### Assigned task
The line containing "DIGITS: TM1650 -> HT16K33" marks the end: quote every line from the start of the records below through it, word for word.

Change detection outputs
- Opening Delimiter -
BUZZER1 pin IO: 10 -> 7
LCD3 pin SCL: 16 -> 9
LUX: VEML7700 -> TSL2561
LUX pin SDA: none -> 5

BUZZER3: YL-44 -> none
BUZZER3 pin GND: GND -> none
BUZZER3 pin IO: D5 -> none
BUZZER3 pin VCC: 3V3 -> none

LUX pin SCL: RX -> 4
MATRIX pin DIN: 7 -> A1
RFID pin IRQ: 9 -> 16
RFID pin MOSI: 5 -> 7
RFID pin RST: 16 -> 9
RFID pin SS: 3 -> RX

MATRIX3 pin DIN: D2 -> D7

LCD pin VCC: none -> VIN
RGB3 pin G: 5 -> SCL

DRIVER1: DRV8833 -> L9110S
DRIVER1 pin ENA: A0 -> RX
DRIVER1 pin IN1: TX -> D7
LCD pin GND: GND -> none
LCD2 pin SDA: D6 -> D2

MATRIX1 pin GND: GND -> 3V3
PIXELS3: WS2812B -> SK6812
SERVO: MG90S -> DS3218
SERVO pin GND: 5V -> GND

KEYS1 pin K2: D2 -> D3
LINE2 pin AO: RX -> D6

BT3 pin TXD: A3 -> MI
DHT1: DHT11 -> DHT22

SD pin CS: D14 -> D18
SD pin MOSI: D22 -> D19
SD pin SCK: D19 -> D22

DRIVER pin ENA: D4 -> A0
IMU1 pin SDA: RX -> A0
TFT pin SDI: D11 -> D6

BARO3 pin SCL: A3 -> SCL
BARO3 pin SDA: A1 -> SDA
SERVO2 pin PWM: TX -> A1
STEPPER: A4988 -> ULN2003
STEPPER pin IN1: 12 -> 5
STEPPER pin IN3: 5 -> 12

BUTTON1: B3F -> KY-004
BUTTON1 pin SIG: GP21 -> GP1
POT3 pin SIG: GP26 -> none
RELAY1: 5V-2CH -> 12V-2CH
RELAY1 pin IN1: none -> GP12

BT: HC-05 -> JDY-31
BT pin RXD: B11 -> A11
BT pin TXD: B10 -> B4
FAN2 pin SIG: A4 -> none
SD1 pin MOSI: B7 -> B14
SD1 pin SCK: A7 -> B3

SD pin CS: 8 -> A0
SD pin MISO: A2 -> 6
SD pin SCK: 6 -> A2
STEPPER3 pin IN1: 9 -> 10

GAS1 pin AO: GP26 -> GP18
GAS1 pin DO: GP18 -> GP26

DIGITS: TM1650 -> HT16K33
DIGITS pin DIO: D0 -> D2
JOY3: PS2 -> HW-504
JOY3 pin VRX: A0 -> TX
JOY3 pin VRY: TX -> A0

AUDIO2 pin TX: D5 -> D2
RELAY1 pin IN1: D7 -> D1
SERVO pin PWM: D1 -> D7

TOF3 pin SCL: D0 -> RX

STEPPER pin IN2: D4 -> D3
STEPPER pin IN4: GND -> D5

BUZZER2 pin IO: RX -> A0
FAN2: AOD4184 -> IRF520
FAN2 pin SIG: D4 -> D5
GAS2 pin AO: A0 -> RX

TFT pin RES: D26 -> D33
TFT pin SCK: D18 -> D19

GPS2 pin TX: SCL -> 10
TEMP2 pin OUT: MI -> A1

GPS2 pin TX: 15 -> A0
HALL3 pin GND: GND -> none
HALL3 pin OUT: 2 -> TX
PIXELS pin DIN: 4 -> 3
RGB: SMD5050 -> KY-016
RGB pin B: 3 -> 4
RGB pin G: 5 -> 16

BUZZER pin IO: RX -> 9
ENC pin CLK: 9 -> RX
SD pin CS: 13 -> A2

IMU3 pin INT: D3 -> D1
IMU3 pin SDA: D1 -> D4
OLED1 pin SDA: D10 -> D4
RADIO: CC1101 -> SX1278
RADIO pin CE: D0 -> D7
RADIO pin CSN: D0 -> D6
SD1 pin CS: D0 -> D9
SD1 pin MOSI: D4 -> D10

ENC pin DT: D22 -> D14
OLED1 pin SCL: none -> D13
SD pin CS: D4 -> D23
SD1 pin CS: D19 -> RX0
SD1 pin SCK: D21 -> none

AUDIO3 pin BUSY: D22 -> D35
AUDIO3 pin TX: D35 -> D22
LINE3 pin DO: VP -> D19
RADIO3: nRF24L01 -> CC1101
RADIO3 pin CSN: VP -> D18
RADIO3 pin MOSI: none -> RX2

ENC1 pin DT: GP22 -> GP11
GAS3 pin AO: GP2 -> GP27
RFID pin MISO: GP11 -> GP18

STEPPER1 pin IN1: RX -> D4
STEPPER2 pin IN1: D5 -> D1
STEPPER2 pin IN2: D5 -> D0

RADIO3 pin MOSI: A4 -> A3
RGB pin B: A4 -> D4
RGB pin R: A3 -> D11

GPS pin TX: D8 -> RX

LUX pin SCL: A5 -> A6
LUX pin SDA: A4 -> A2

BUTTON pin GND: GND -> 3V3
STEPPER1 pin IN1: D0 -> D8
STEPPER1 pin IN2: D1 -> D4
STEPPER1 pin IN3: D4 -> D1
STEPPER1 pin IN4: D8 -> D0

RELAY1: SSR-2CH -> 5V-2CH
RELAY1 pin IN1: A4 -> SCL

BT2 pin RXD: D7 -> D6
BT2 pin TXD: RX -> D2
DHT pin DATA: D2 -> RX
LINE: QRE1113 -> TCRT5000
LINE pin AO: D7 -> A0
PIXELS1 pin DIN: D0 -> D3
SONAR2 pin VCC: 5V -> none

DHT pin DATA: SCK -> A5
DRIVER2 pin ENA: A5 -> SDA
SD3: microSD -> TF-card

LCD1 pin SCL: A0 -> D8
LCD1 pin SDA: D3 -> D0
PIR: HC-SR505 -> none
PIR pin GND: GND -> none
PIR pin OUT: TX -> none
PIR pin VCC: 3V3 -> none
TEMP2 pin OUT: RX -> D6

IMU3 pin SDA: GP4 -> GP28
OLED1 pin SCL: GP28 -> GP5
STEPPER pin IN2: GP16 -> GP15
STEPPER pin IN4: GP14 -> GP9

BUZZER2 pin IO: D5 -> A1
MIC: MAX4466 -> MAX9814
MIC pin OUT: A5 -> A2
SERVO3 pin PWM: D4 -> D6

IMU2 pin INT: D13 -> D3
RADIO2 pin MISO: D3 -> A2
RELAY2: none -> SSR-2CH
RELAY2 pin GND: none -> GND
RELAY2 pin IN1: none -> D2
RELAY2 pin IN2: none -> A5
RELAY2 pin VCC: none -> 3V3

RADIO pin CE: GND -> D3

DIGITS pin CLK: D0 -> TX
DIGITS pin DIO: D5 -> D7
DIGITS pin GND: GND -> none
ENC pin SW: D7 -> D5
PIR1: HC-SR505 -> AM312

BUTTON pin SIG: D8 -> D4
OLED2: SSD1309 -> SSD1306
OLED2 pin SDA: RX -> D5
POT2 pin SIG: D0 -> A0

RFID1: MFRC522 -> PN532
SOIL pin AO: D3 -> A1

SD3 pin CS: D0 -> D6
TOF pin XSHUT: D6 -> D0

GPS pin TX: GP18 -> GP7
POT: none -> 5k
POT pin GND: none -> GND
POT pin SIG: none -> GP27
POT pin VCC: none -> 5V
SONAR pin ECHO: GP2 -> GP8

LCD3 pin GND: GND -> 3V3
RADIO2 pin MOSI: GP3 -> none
- Closing Delimiter -
### Written response
BUZZER1 pin IO: 10 -> 7
LCD3 pin SCL: 16 -> 9
LUX: VEML7700 -> TSL2561
LUX pin SDA: none -> 5

BUZZER3: YL-44 -> none
BUZZER3 pin GND: GND -> none
BUZZER3 pin IO: D5 -> none
BUZZER3 pin VCC: 3V3 -> none

LUX pin SCL: RX -> 4
MATRIX pin DIN: 7 -> A1
RFID pin IRQ: 9 -> 16
RFID pin MOSI: 5 -> 7
RFID pin RST: 16 -> 9
RFID pin SS: 3 -> RX

MATRIX3 pin DIN: D2 -> D7

LCD pin VCC: none -> VIN
RGB3 pin G: 5 -> SCL

DRIVER1: DRV8833 -> L9110S
DRIVER1 pin ENA: A0 -> RX
DRIVER1 pin IN1: TX -> D7
LCD pin GND: GND -> none
LCD2 pin SDA: D6 -> D2

MATRIX1 pin GND: GND -> 3V3
PIXELS3: WS2812B -> SK6812
SERVO: MG90S -> DS3218
SERVO pin GND: 5V -> GND

KEYS1 pin K2: D2 -> D3
LINE2 pin AO: RX -> D6

BT3 pin TXD: A3 -> MI
DHT1: DHT11 -> DHT22

SD pin CS: D14 -> D18
SD pin MOSI: D22 -> D19
SD pin SCK: D19 -> D22

DRIVER pin ENA: D4 -> A0
IMU1 pin SDA: RX -> A0
TFT pin SDI: D11 -> D6

BARO3 pin SCL: A3 -> SCL
BARO3 pin SDA: A1 -> SDA
SERVO2 pin PWM: TX -> A1
STEPPER: A4988 -> ULN2003
STEPPER pin IN1: 12 -> 5
STEPPER pin IN3: 5 -> 12

BUTTON1: B3F -> KY-004
BUTTON1 pin SIG: GP21 -> GP1
POT3 pin SIG: GP26 -> none
RELAY1: 5V-2CH -> 12V-2CH
RELAY1 pin IN1: none -> GP12

BT: HC-05 -> JDY-31
BT pin RXD: B11 -> A11
BT pin TXD: B10 -> B4
FAN2 pin SIG: A4 -> none
SD1 pin MOSI: B7 -> B14
SD1 pin SCK: A7 -> B3

SD pin CS: 8 -> A0
SD pin MISO: A2 -> 6
SD pin SCK: 6 -> A2
STEPPER3 pin IN1: 9 -> 10

GAS1 pin AO: GP26 -> GP18
GAS1 pin DO: GP18 -> GP26

DIGITS: TM1650 -> HT16K33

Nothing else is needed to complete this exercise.